- Work item
Locate each line of the material that contains "cake", then return it.

- Dataset section
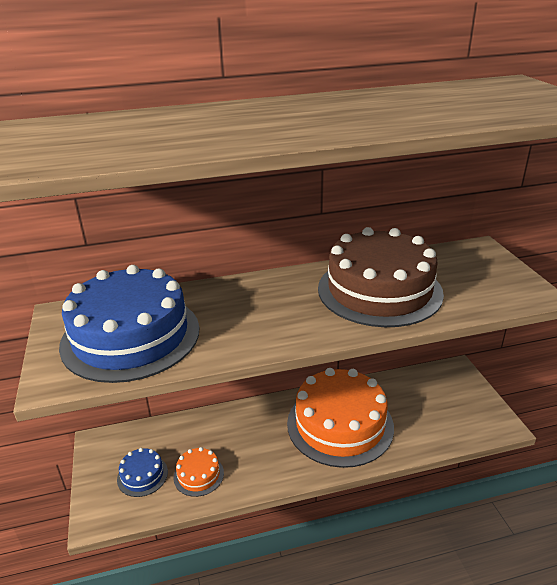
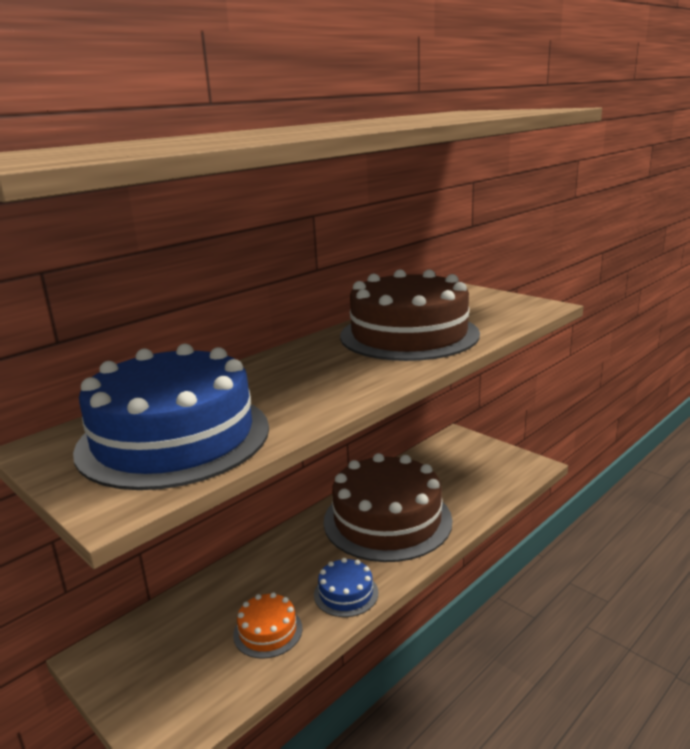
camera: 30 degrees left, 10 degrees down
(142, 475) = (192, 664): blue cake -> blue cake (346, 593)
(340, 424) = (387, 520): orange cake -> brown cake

- Exercise result
(142, 475) = (192, 664): blue cake -> blue cake (346, 593)
(340, 424) = (387, 520): orange cake -> brown cake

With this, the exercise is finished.